>> Start GIVEN RECORDS

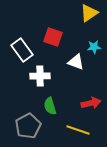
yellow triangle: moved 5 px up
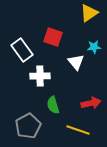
white triangle: rotated 30 degrees clockwise
green semicircle: moved 3 px right, 1 px up
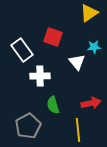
white triangle: moved 1 px right
yellow line: rotated 65 degrees clockwise
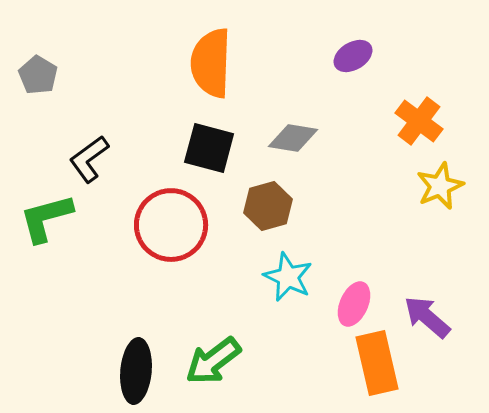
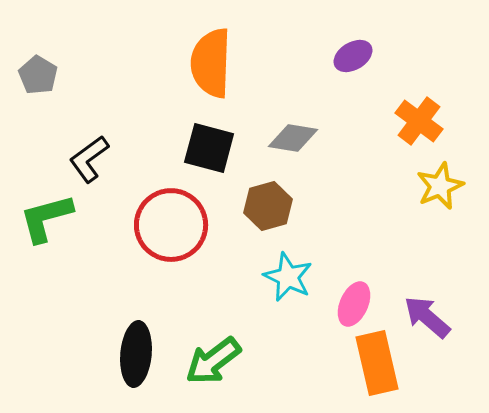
black ellipse: moved 17 px up
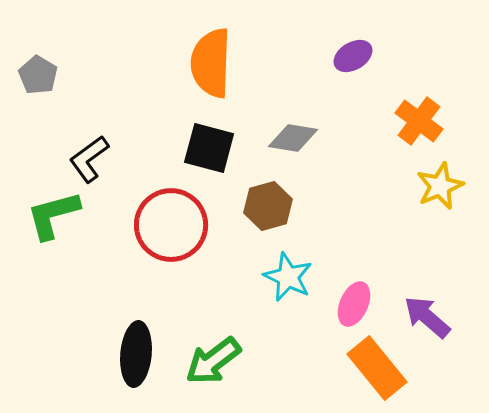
green L-shape: moved 7 px right, 3 px up
orange rectangle: moved 5 px down; rotated 26 degrees counterclockwise
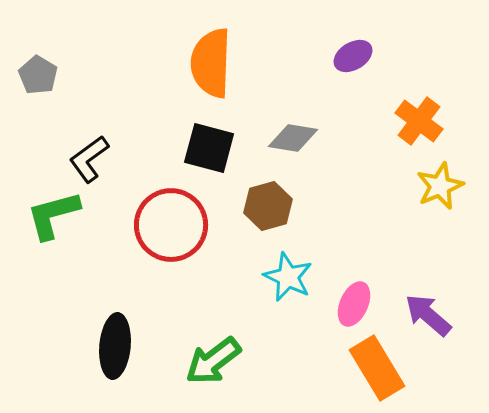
purple arrow: moved 1 px right, 2 px up
black ellipse: moved 21 px left, 8 px up
orange rectangle: rotated 8 degrees clockwise
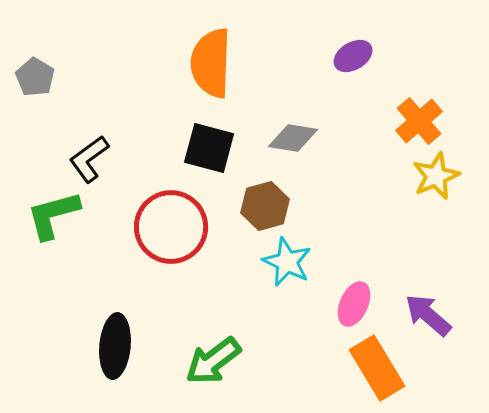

>> End GIVEN RECORDS

▸ **WHAT IS NEEDED**
Revise everything in the listing from the line containing "black ellipse: moved 17 px up" down to its end, putting "red rectangle" wherever "orange rectangle" appears and changing nothing else. Leave the picture lines out of your answer.

▸ **RESULT OF THE EXERCISE**
black ellipse: moved 17 px up
green L-shape: moved 7 px right, 3 px up
red rectangle: moved 5 px down; rotated 26 degrees counterclockwise
purple arrow: moved 1 px right, 2 px up
black ellipse: moved 21 px left, 8 px up
red rectangle: rotated 8 degrees clockwise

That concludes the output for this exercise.